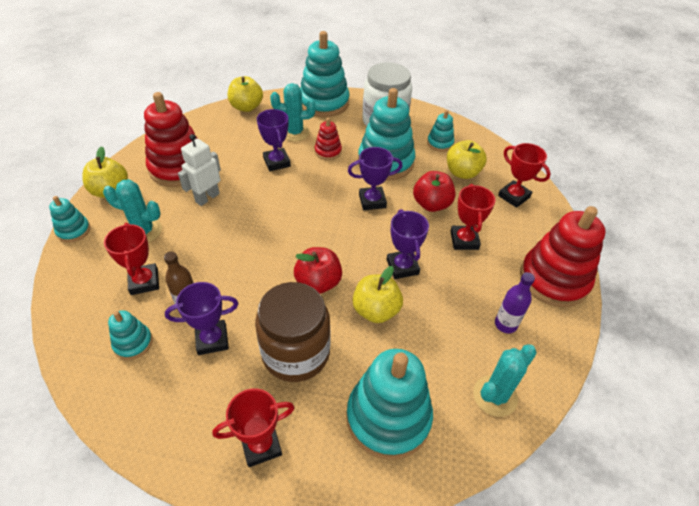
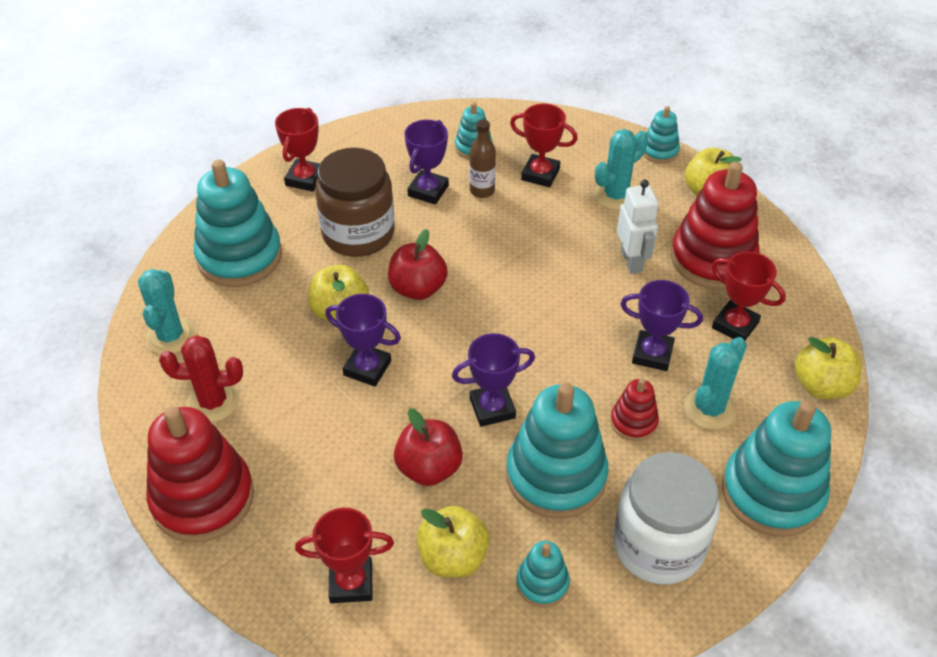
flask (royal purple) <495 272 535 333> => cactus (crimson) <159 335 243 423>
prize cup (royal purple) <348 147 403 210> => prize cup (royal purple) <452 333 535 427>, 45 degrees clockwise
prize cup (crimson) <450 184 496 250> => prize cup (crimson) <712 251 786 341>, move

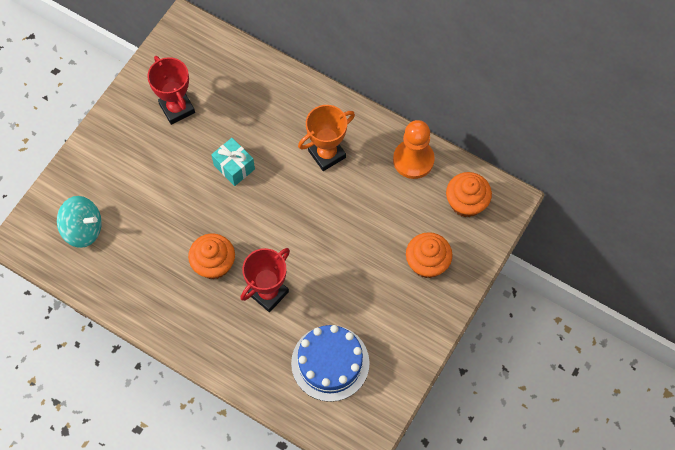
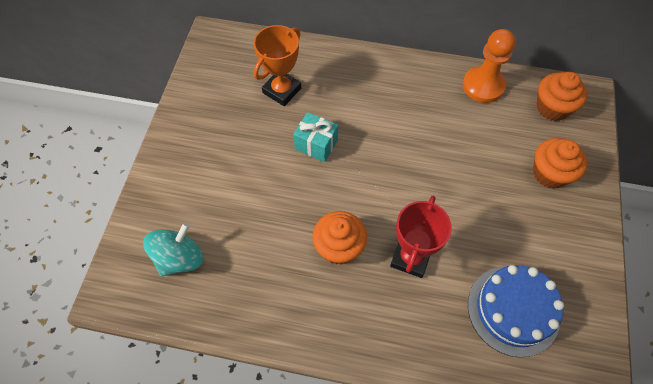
toy top (aqua) <57 196 102 248> => toy top (aqua) <143 223 203 277>, 45 degrees counterclockwise
prize cup (bright orange) <298 105 355 171> => prize cup (bright orange) <254 25 301 106>, move
prize cup (crimson) <147 56 195 125> => nothing

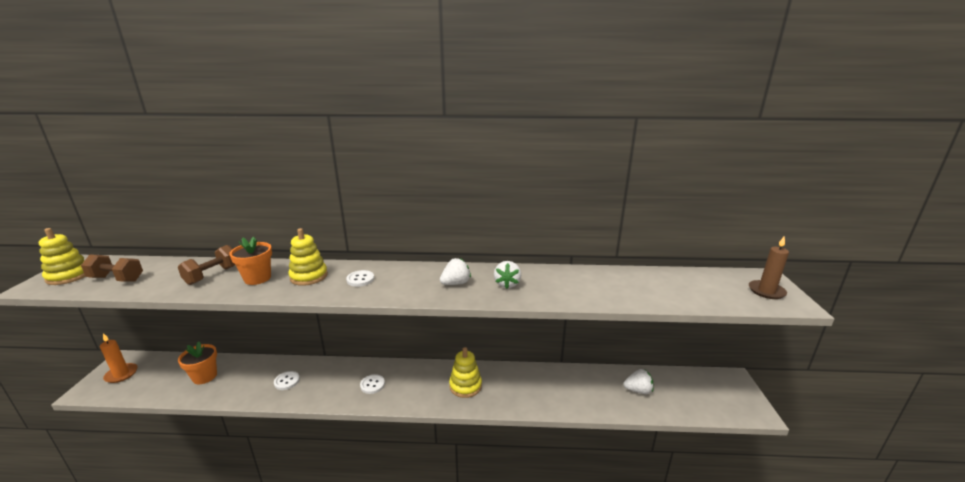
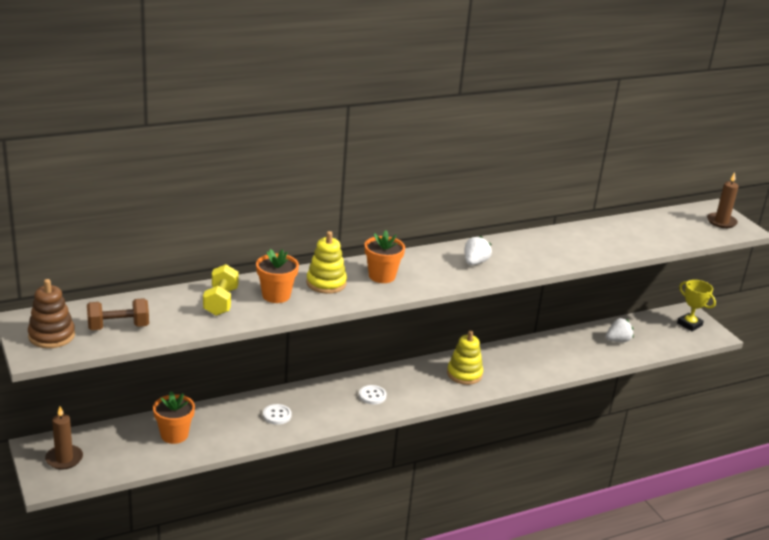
stacking toy (bright yellow) <39 228 86 285> => stacking toy (russet) <28 279 75 348>
pillar candle (bright orange) <100 333 138 383> => pillar candle (russet) <45 406 83 470>
hand weight (russet) <178 245 235 285> => hand weight (bright yellow) <203 264 239 316>
sewing button (white) <346 270 374 287> => flower pot (bright orange) <365 230 405 283>
nothing => prize cup (bright yellow) <677 280 716 331>
strawberry (white) <494 261 521 289> => nothing

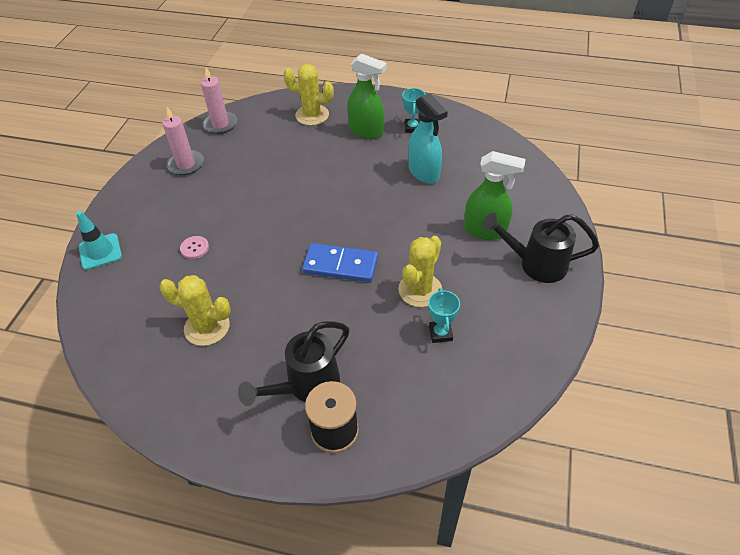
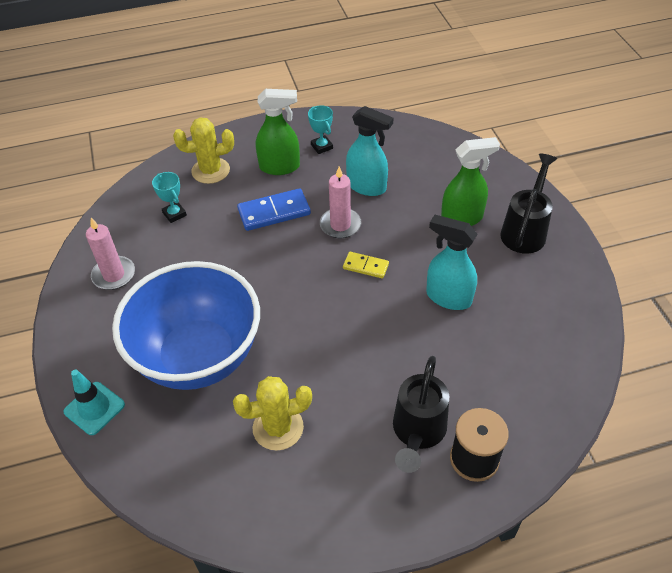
sewing button (rosy) <180 236 209 259> => serving bowl (blue) <112 261 260 390>
prize cup (aqua) <428 288 460 343> => prize cup (aqua) <152 172 187 223>, move
domino tile (blue) <302 243 378 282> => domino tile (blue) <237 188 311 231>, move
pillar candle (rosy) <201 68 237 134> => pillar candle (rosy) <320 167 361 238>, move
nothing => domino tile (bright yellow) <343 252 389 278>
cactus (bright yellow) <398 236 442 307> => sprayer (aqua) <426 215 477 310>
watering can (ebony) <482 213 599 283> => watering can (ebony) <500 154 557 254>, 135 degrees clockwise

#####

▶ **Directions**:
Beginning with the line above that contains "prize cup (bright orange) <298" and finishing with the line that contains "nothing => domino", print those lines exactly and only. Skip all pictures.

▶ **Reply**:
prize cup (bright orange) <298 105 355 171> => prize cup (bright orange) <254 25 301 106>, move
prize cup (crimson) <147 56 195 125> => nothing

stacking toy (bright yellow) <39 228 86 285> => stacking toy (russet) <28 279 75 348>
pillar candle (bright orange) <100 333 138 383> => pillar candle (russet) <45 406 83 470>
hand weight (russet) <178 245 235 285> => hand weight (bright yellow) <203 264 239 316>
sewing button (white) <346 270 374 287> => flower pot (bright orange) <365 230 405 283>
nothing => prize cup (bright yellow) <677 280 716 331>
strawberry (white) <494 261 521 289> => nothing

sewing button (rosy) <180 236 209 259> => serving bowl (blue) <112 261 260 390>
prize cup (aqua) <428 288 460 343> => prize cup (aqua) <152 172 187 223>, move
domino tile (blue) <302 243 378 282> => domino tile (blue) <237 188 311 231>, move
pillar candle (rosy) <201 68 237 134> => pillar candle (rosy) <320 167 361 238>, move
nothing => domino tile (bright yellow) <343 252 389 278>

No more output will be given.